**DATA FOR PROCESSING**

§ §

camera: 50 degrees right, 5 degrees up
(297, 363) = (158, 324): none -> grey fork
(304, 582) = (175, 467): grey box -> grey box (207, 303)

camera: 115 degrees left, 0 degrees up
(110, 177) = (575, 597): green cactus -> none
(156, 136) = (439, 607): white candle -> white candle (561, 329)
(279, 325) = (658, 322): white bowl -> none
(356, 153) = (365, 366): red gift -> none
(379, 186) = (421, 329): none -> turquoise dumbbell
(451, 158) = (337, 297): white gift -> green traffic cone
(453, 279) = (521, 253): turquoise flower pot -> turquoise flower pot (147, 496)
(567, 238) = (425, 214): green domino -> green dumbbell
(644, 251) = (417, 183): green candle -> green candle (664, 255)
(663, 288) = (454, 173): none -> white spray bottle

§ §

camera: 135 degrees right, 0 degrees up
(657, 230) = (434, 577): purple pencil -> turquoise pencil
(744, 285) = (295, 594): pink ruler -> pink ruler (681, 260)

§ §

**PROBLEM DESCRIPTION**
Sift through the material above and copy each line that holds "white".

**TASK SOLUTION**
(156, 136) = (439, 607): white candle -> white candle (561, 329)
(279, 325) = (658, 322): white bowl -> none
(451, 158) = (337, 297): white gift -> green traffic cone
(663, 288) = (454, 173): none -> white spray bottle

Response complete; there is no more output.